* [Data for analysis]:
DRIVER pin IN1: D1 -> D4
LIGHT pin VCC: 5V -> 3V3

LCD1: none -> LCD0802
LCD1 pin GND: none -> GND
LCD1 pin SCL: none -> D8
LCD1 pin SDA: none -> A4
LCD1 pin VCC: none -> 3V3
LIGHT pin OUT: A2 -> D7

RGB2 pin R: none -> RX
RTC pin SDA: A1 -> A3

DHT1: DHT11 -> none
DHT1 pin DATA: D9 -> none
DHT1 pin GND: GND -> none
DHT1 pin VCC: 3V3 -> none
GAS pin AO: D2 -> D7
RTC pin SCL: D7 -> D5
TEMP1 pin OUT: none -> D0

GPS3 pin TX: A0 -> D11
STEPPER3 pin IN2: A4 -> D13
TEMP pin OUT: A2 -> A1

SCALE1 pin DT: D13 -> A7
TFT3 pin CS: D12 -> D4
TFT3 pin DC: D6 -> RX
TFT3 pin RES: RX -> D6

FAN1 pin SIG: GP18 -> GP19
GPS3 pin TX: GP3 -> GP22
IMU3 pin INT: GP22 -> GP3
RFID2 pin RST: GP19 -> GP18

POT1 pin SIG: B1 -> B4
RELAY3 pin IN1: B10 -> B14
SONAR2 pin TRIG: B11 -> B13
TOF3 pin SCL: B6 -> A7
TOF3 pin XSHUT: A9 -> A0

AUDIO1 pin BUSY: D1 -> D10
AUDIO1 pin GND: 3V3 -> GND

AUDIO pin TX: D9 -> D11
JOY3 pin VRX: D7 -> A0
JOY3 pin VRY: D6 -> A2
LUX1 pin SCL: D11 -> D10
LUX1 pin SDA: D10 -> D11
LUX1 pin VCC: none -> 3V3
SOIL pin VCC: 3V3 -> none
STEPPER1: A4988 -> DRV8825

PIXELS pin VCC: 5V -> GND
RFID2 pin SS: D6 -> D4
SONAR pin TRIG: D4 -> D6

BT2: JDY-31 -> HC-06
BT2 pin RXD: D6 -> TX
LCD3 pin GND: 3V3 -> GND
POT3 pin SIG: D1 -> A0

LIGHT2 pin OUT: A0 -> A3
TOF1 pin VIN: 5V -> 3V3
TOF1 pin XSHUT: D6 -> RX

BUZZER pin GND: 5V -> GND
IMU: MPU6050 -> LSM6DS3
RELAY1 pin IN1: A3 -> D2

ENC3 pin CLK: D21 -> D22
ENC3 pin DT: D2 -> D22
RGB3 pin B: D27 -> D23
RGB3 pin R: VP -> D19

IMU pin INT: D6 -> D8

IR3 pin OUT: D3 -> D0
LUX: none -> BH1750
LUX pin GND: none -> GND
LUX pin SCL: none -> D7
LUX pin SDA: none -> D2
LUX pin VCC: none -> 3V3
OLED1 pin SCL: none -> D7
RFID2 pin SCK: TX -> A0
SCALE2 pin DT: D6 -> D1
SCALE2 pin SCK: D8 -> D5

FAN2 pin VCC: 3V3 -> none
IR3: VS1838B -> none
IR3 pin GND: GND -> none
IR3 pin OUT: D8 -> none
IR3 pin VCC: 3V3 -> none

* [Exercise goal]: Copy the data above exactly. Every line must be included.

* [Solution]:
DRIVER pin IN1: D1 -> D4
LIGHT pin VCC: 5V -> 3V3

LCD1: none -> LCD0802
LCD1 pin GND: none -> GND
LCD1 pin SCL: none -> D8
LCD1 pin SDA: none -> A4
LCD1 pin VCC: none -> 3V3
LIGHT pin OUT: A2 -> D7

RGB2 pin R: none -> RX
RTC pin SDA: A1 -> A3

DHT1: DHT11 -> none
DHT1 pin DATA: D9 -> none
DHT1 pin GND: GND -> none
DHT1 pin VCC: 3V3 -> none
GAS pin AO: D2 -> D7
RTC pin SCL: D7 -> D5
TEMP1 pin OUT: none -> D0

GPS3 pin TX: A0 -> D11
STEPPER3 pin IN2: A4 -> D13
TEMP pin OUT: A2 -> A1

SCALE1 pin DT: D13 -> A7
TFT3 pin CS: D12 -> D4
TFT3 pin DC: D6 -> RX
TFT3 pin RES: RX -> D6

FAN1 pin SIG: GP18 -> GP19
GPS3 pin TX: GP3 -> GP22
IMU3 pin INT: GP22 -> GP3
RFID2 pin RST: GP19 -> GP18

POT1 pin SIG: B1 -> B4
RELAY3 pin IN1: B10 -> B14
SONAR2 pin TRIG: B11 -> B13
TOF3 pin SCL: B6 -> A7
TOF3 pin XSHUT: A9 -> A0

AUDIO1 pin BUSY: D1 -> D10
AUDIO1 pin GND: 3V3 -> GND

AUDIO pin TX: D9 -> D11
JOY3 pin VRX: D7 -> A0
JOY3 pin VRY: D6 -> A2
LUX1 pin SCL: D11 -> D10
LUX1 pin SDA: D10 -> D11
LUX1 pin VCC: none -> 3V3
SOIL pin VCC: 3V3 -> none
STEPPER1: A4988 -> DRV8825

PIXELS pin VCC: 5V -> GND
RFID2 pin SS: D6 -> D4
SONAR pin TRIG: D4 -> D6

BT2: JDY-31 -> HC-06
BT2 pin RXD: D6 -> TX
LCD3 pin GND: 3V3 -> GND
POT3 pin SIG: D1 -> A0

LIGHT2 pin OUT: A0 -> A3
TOF1 pin VIN: 5V -> 3V3
TOF1 pin XSHUT: D6 -> RX

BUZZER pin GND: 5V -> GND
IMU: MPU6050 -> LSM6DS3
RELAY1 pin IN1: A3 -> D2

ENC3 pin CLK: D21 -> D22
ENC3 pin DT: D2 -> D22
RGB3 pin B: D27 -> D23
RGB3 pin R: VP -> D19

IMU pin INT: D6 -> D8

IR3 pin OUT: D3 -> D0
LUX: none -> BH1750
LUX pin GND: none -> GND
LUX pin SCL: none -> D7
LUX pin SDA: none -> D2
LUX pin VCC: none -> 3V3
OLED1 pin SCL: none -> D7
RFID2 pin SCK: TX -> A0
SCALE2 pin DT: D6 -> D1
SCALE2 pin SCK: D8 -> D5

FAN2 pin VCC: 3V3 -> none
IR3: VS1838B -> none
IR3 pin GND: GND -> none
IR3 pin OUT: D8 -> none
IR3 pin VCC: 3V3 -> none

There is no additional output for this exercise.